[[ The data open ]]

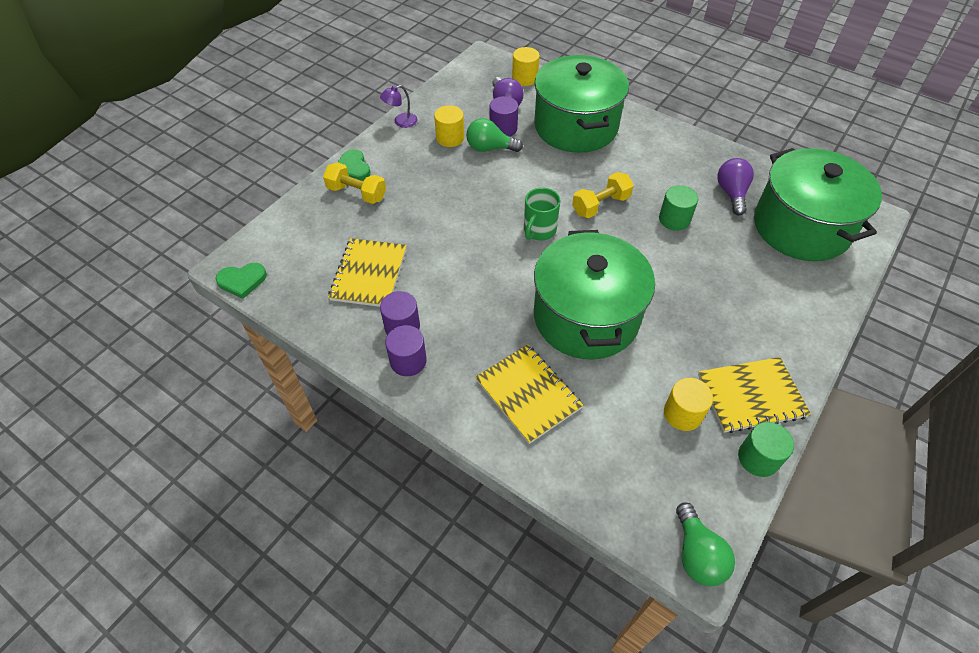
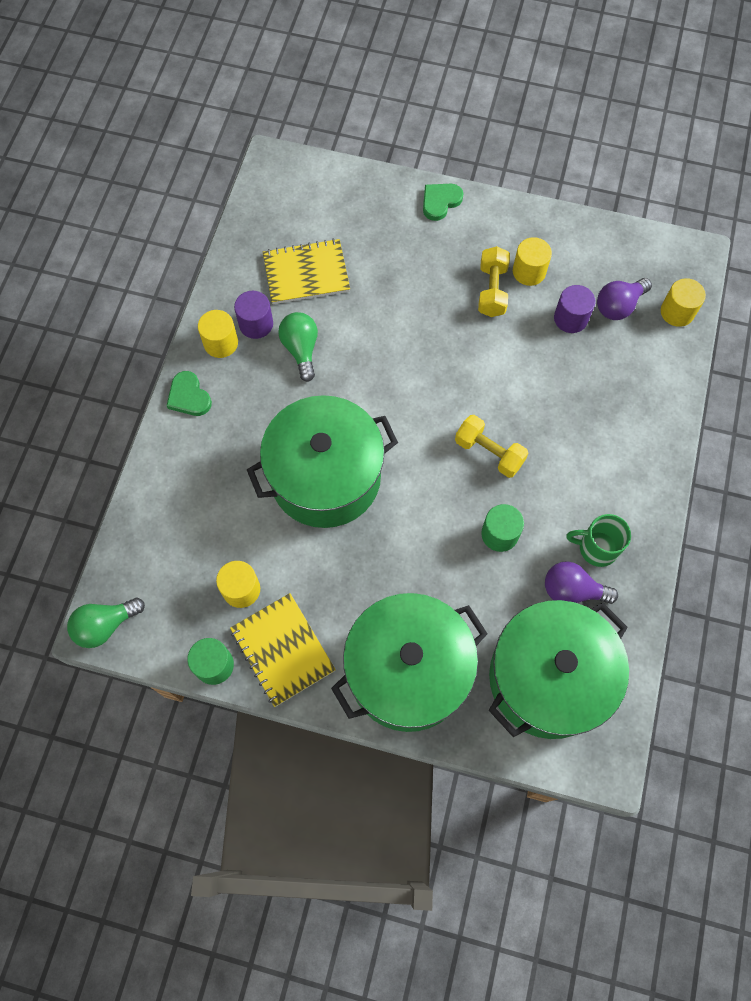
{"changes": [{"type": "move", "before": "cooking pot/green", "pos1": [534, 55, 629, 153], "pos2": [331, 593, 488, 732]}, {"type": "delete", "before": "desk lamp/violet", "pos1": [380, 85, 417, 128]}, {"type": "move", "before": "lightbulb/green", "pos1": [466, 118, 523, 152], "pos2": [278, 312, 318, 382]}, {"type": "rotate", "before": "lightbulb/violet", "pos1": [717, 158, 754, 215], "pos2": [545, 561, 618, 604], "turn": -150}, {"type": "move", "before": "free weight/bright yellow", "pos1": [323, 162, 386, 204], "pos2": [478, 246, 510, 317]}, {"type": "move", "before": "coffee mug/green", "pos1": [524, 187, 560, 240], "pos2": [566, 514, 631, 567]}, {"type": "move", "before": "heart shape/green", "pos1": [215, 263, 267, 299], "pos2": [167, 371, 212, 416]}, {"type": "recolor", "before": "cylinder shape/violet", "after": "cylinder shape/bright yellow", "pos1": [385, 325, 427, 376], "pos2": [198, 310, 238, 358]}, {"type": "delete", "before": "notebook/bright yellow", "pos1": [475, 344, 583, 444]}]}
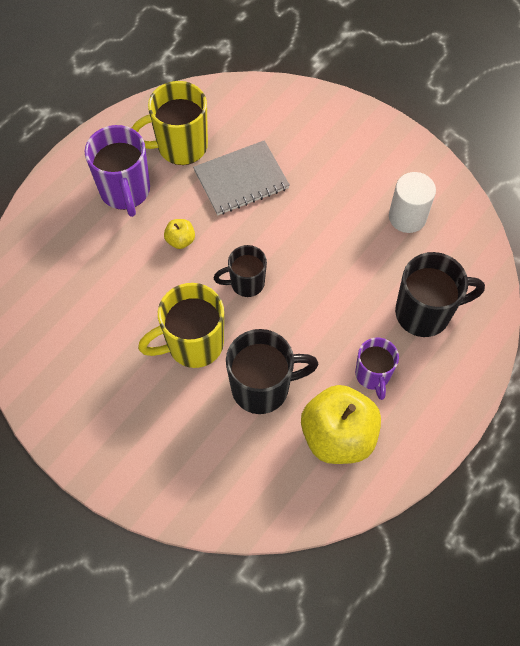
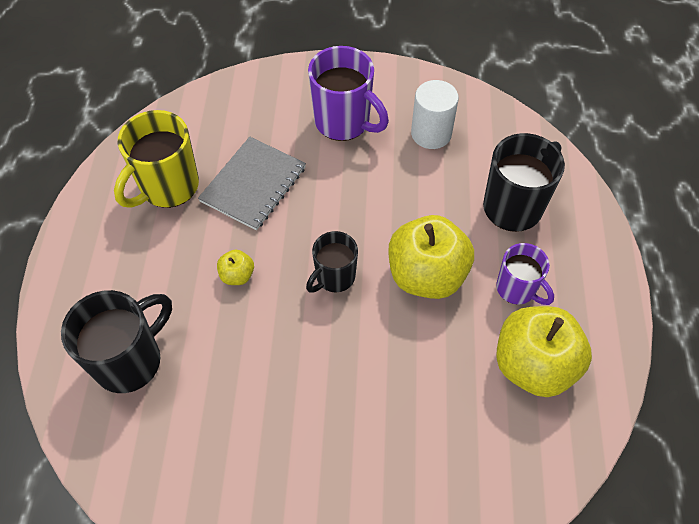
{"changes": [{"type": "move", "before": "coffee mug/violet", "pos1": [84, 125, 150, 217], "pos2": [308, 46, 389, 141]}, {"type": "delete", "before": "coffee mug/bright yellow", "pos1": [138, 283, 224, 368]}, {"type": "move", "before": "coffee mug/ebony", "pos1": [226, 329, 319, 414], "pos2": [61, 290, 172, 393]}, {"type": "insert", "after": "apple fruit/bright yellow", "pos2": [389, 215, 474, 299]}]}
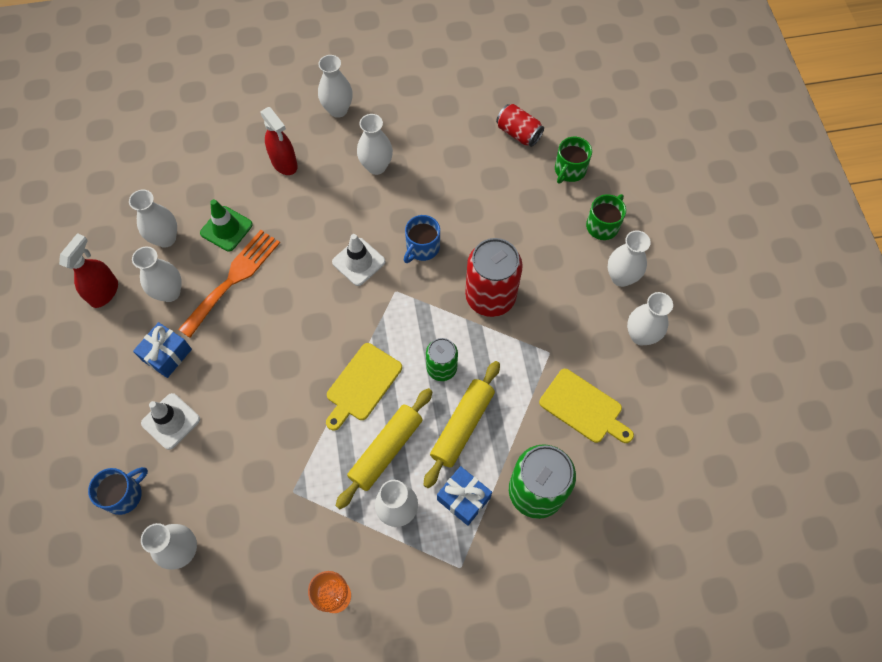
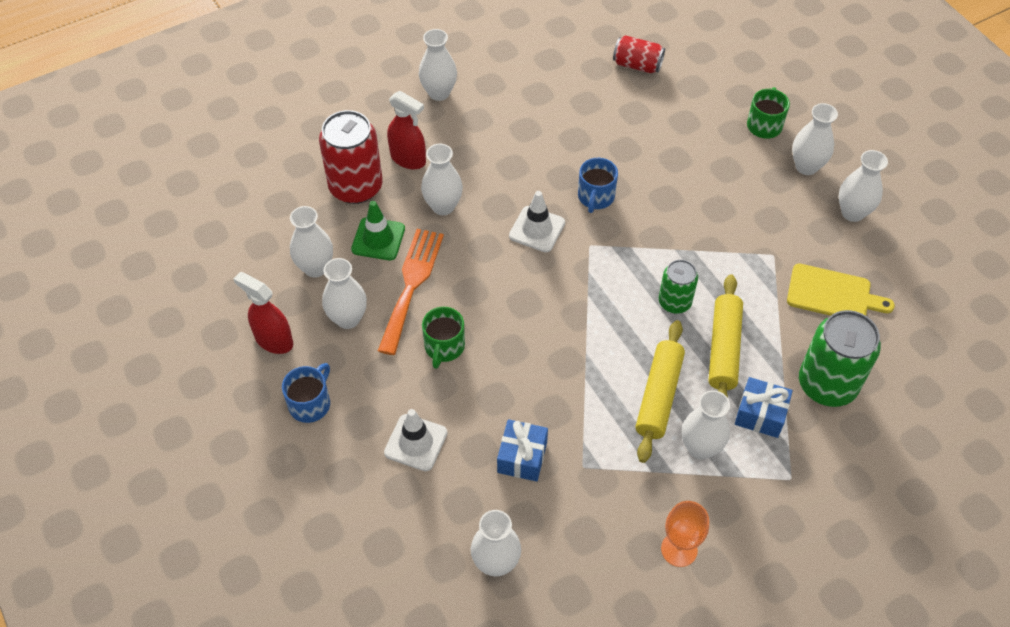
{"changes": [{"type": "move", "before": "flower vase/snow-white", "pos1": [357, 114, 393, 175], "pos2": [421, 144, 463, 215]}, {"type": "move", "before": "coffee mug/green", "pos1": [555, 137, 592, 184], "pos2": [422, 307, 465, 369]}, {"type": "rotate", "before": "spray bottle/scarlet", "pos1": [59, 233, 118, 308], "pos2": [234, 272, 293, 354], "turn": -60}, {"type": "move", "before": "tin/scarlet", "pos1": [465, 238, 523, 317], "pos2": [319, 110, 383, 204]}, {"type": "move", "before": "wrapped gift/royal blue", "pos1": [133, 322, 192, 378], "pos2": [497, 419, 548, 482]}, {"type": "delete", "before": "cutting board/bright yellow", "pos1": [326, 343, 402, 431]}, {"type": "move", "before": "coffee mug/royal blue", "pos1": [88, 467, 148, 515], "pos2": [282, 363, 330, 423]}]}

[[ The data closed ]]

(Task prompt) List the lines of the material in which the word "rotate" occurs.

(Response to the exercise)
{"changes": [{"type": "move", "before": "cooking pot/green", "pos1": [534, 55, 629, 153], "pos2": [331, 593, 488, 732]}, {"type": "delete", "before": "desk lamp/violet", "pos1": [380, 85, 417, 128]}, {"type": "move", "before": "lightbulb/green", "pos1": [466, 118, 523, 152], "pos2": [278, 312, 318, 382]}, {"type": "rotate", "before": "lightbulb/violet", "pos1": [717, 158, 754, 215], "pos2": [545, 561, 618, 604], "turn": -150}, {"type": "move", "before": "free weight/bright yellow", "pos1": [323, 162, 386, 204], "pos2": [478, 246, 510, 317]}, {"type": "move", "before": "coffee mug/green", "pos1": [524, 187, 560, 240], "pos2": [566, 514, 631, 567]}, {"type": "move", "before": "heart shape/green", "pos1": [215, 263, 267, 299], "pos2": [167, 371, 212, 416]}, {"type": "recolor", "before": "cylinder shape/violet", "after": "cylinder shape/bright yellow", "pos1": [385, 325, 427, 376], "pos2": [198, 310, 238, 358]}, {"type": "delete", "before": "notebook/bright yellow", "pos1": [475, 344, 583, 444]}]}
{"changes": [{"type": "move", "before": "flower vase/snow-white", "pos1": [357, 114, 393, 175], "pos2": [421, 144, 463, 215]}, {"type": "move", "before": "coffee mug/green", "pos1": [555, 137, 592, 184], "pos2": [422, 307, 465, 369]}, {"type": "rotate", "before": "spray bottle/scarlet", "pos1": [59, 233, 118, 308], "pos2": [234, 272, 293, 354], "turn": -60}, {"type": "move", "before": "tin/scarlet", "pos1": [465, 238, 523, 317], "pos2": [319, 110, 383, 204]}, {"type": "move", "before": "wrapped gift/royal blue", "pos1": [133, 322, 192, 378], "pos2": [497, 419, 548, 482]}, {"type": "delete", "before": "cutting board/bright yellow", "pos1": [326, 343, 402, 431]}, {"type": "move", "before": "coffee mug/royal blue", "pos1": [88, 467, 148, 515], "pos2": [282, 363, 330, 423]}]}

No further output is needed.